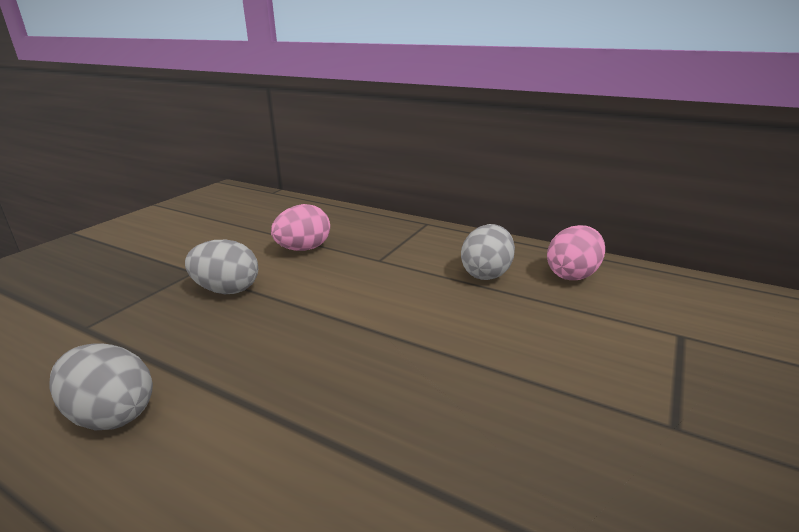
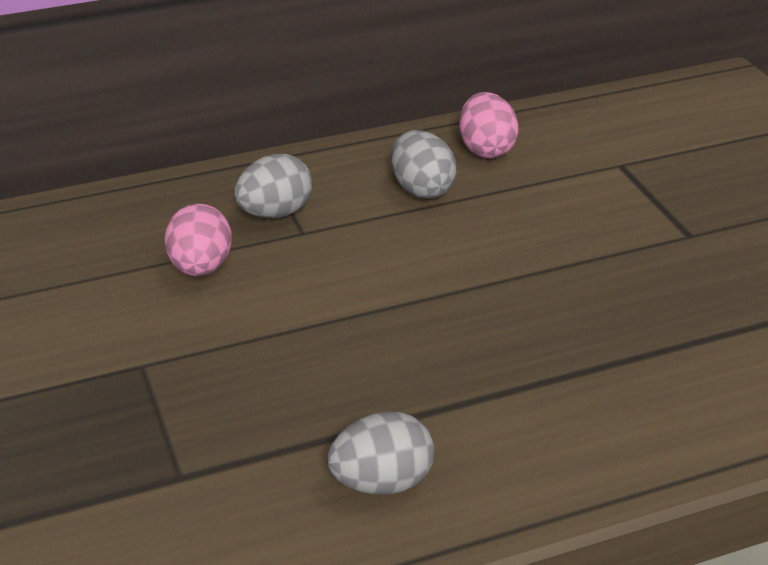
camera: 50 degrees left, 10 degrees up
grey egg [185,240,258,294] -> grey egg moved to [234,154,313,218]

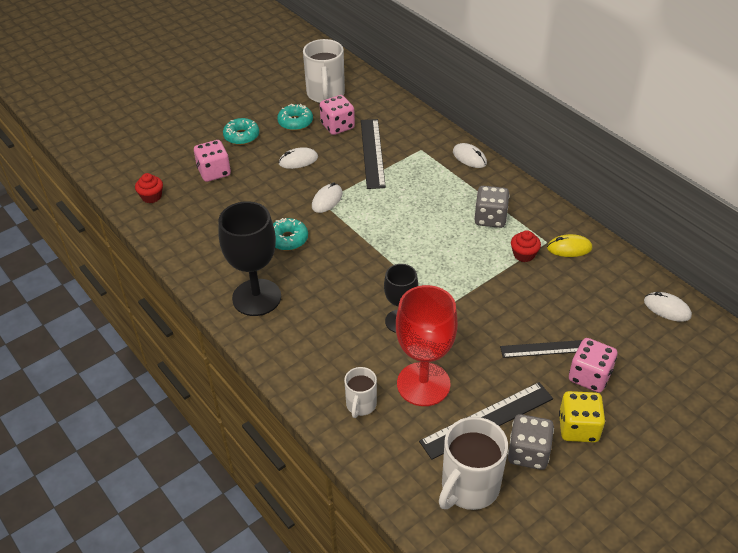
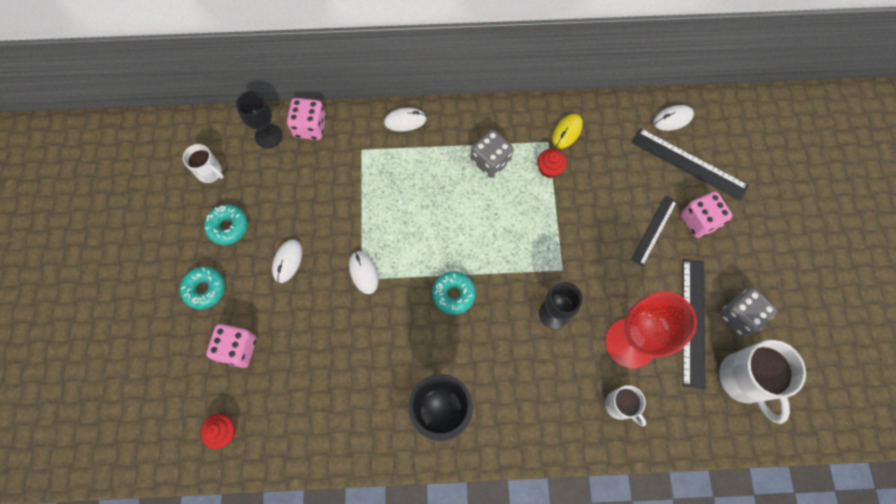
camera: 55 degrees left, 25 degrees up
turquoise donut [273,218,308,250] -> turquoise donut moved to [432,271,476,315]
white mug [303,39,345,103] -> white mug [183,144,224,183], size x0.57
pink dice [320,95,355,135] -> pink dice moved to [287,98,326,140]
black ruler [361,119,386,189] -> black ruler moved to [632,128,749,201]
yellow dice [559,391,605,442] -> none
none -> black goblet [236,91,283,148]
################
* [DIRECTIVE]:
The answer must consist of the lines from the one with "yellow dice [559,391,605,442] -> none" through the final line of the entries above, exactly as they are, and nothing else.

* [FINISHED TASK]:
yellow dice [559,391,605,442] -> none
none -> black goblet [236,91,283,148]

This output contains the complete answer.